WORK TO BE COMPLETED
From the line containing "[174, 463, 219, 514] (first image)" down to the final line of the entries below, return each line exactly and drop the pictures.

(Object state comparisons)
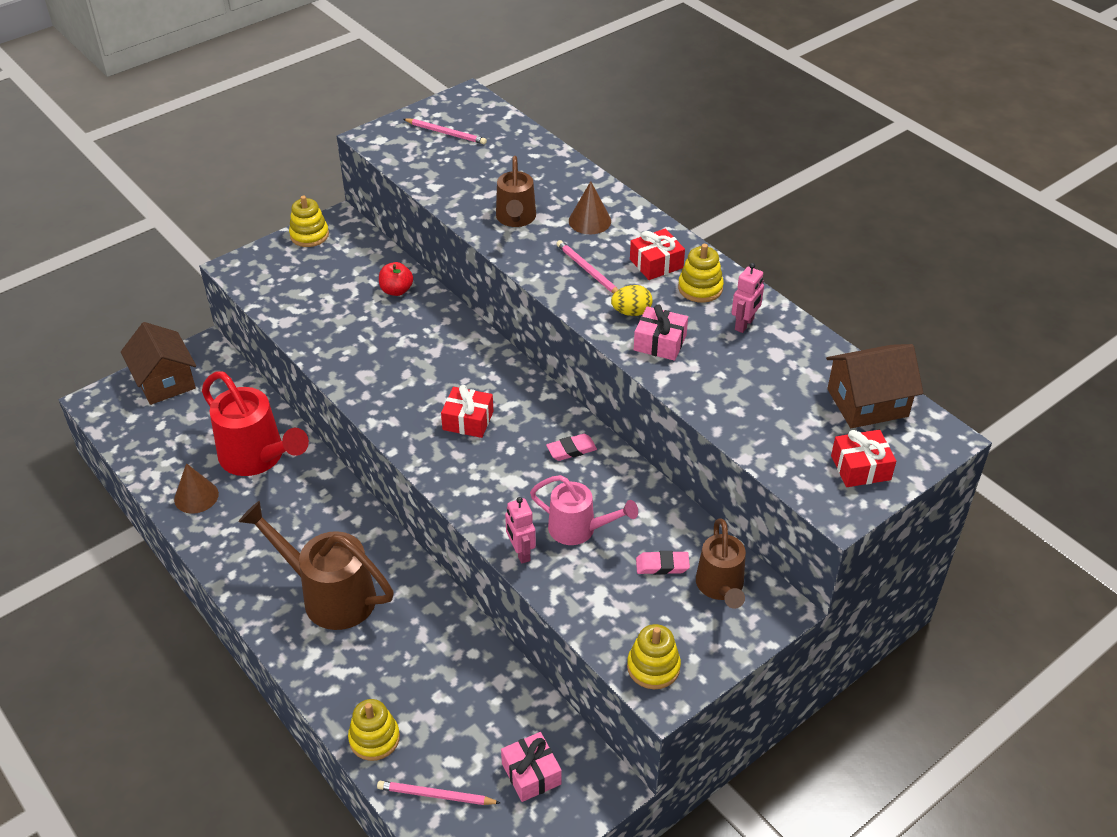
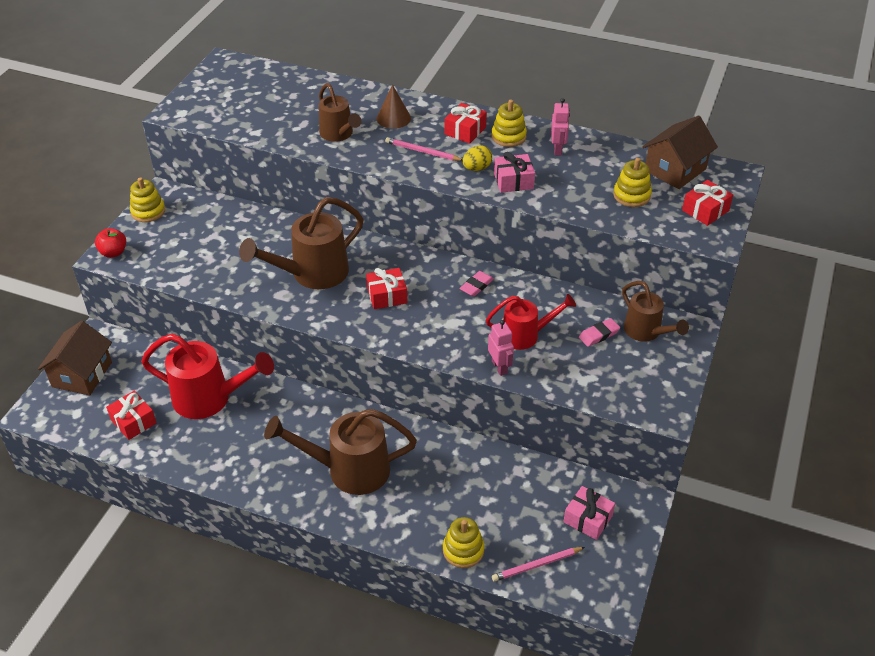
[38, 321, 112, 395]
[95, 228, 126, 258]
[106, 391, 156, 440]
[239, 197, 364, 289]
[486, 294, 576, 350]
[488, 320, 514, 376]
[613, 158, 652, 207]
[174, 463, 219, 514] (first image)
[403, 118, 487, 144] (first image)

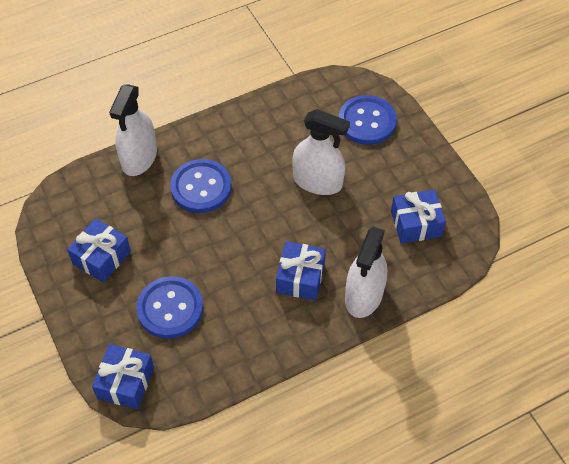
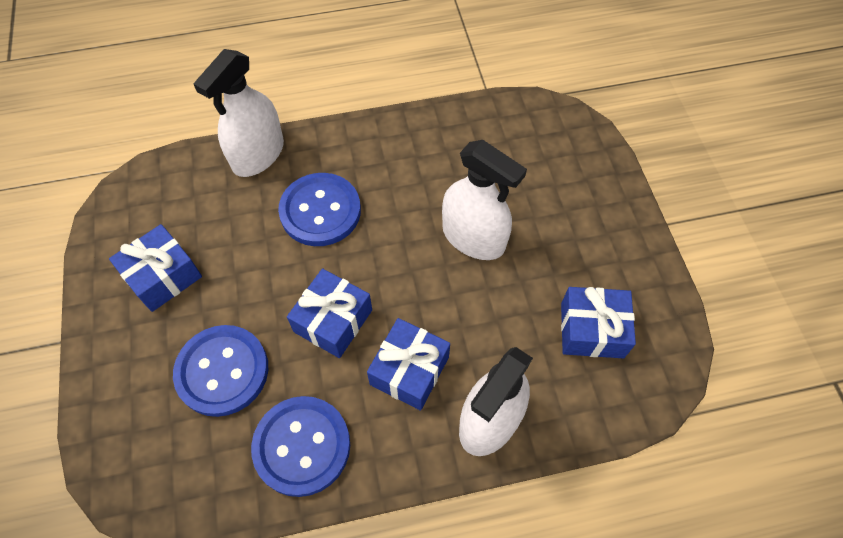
[251, 396, 350, 497]
[287, 268, 372, 358]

ANSWER SPACE
[174, 463, 219, 514] (first image)
[403, 118, 487, 144] (first image)

[251, 396, 350, 497]
[287, 268, 372, 358]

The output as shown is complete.